Top of Information

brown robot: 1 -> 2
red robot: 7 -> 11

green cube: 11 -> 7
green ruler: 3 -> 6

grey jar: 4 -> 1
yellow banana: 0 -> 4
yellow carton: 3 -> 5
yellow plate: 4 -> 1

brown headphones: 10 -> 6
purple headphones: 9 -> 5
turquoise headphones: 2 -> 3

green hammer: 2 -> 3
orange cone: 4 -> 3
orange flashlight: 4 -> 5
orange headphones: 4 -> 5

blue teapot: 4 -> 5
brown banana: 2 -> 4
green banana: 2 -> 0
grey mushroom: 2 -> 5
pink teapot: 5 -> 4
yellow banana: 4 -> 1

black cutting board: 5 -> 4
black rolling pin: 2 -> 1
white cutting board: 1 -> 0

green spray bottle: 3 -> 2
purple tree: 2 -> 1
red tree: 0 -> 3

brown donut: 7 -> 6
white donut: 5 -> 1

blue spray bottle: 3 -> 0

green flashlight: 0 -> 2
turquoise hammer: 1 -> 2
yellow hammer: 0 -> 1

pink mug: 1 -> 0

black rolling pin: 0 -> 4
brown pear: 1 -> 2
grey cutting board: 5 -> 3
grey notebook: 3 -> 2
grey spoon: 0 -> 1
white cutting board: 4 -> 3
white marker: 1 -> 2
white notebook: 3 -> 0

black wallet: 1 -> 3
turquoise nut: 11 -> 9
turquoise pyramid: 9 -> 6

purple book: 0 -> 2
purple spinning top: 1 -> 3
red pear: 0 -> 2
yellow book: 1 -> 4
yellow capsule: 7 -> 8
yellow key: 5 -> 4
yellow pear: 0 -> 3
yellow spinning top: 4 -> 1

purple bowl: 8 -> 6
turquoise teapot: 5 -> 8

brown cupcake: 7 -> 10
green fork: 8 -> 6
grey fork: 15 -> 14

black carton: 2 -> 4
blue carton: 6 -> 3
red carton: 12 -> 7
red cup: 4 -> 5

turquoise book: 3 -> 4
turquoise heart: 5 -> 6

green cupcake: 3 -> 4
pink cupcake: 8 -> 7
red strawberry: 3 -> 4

Bottom of Information

Task objective :: The reply is to be an exact repeat of the records above.

Your solution ::
brown robot: 1 -> 2
red robot: 7 -> 11

green cube: 11 -> 7
green ruler: 3 -> 6

grey jar: 4 -> 1
yellow banana: 0 -> 4
yellow carton: 3 -> 5
yellow plate: 4 -> 1

brown headphones: 10 -> 6
purple headphones: 9 -> 5
turquoise headphones: 2 -> 3

green hammer: 2 -> 3
orange cone: 4 -> 3
orange flashlight: 4 -> 5
orange headphones: 4 -> 5

blue teapot: 4 -> 5
brown banana: 2 -> 4
green banana: 2 -> 0
grey mushroom: 2 -> 5
pink teapot: 5 -> 4
yellow banana: 4 -> 1

black cutting board: 5 -> 4
black rolling pin: 2 -> 1
white cutting board: 1 -> 0

green spray bottle: 3 -> 2
purple tree: 2 -> 1
red tree: 0 -> 3

brown donut: 7 -> 6
white donut: 5 -> 1

blue spray bottle: 3 -> 0

green flashlight: 0 -> 2
turquoise hammer: 1 -> 2
yellow hammer: 0 -> 1

pink mug: 1 -> 0

black rolling pin: 0 -> 4
brown pear: 1 -> 2
grey cutting board: 5 -> 3
grey notebook: 3 -> 2
grey spoon: 0 -> 1
white cutting board: 4 -> 3
white marker: 1 -> 2
white notebook: 3 -> 0

black wallet: 1 -> 3
turquoise nut: 11 -> 9
turquoise pyramid: 9 -> 6

purple book: 0 -> 2
purple spinning top: 1 -> 3
red pear: 0 -> 2
yellow book: 1 -> 4
yellow capsule: 7 -> 8
yellow key: 5 -> 4
yellow pear: 0 -> 3
yellow spinning top: 4 -> 1

purple bowl: 8 -> 6
turquoise teapot: 5 -> 8

brown cupcake: 7 -> 10
green fork: 8 -> 6
grey fork: 15 -> 14

black carton: 2 -> 4
blue carton: 6 -> 3
red carton: 12 -> 7
red cup: 4 -> 5

turquoise book: 3 -> 4
turquoise heart: 5 -> 6

green cupcake: 3 -> 4
pink cupcake: 8 -> 7
red strawberry: 3 -> 4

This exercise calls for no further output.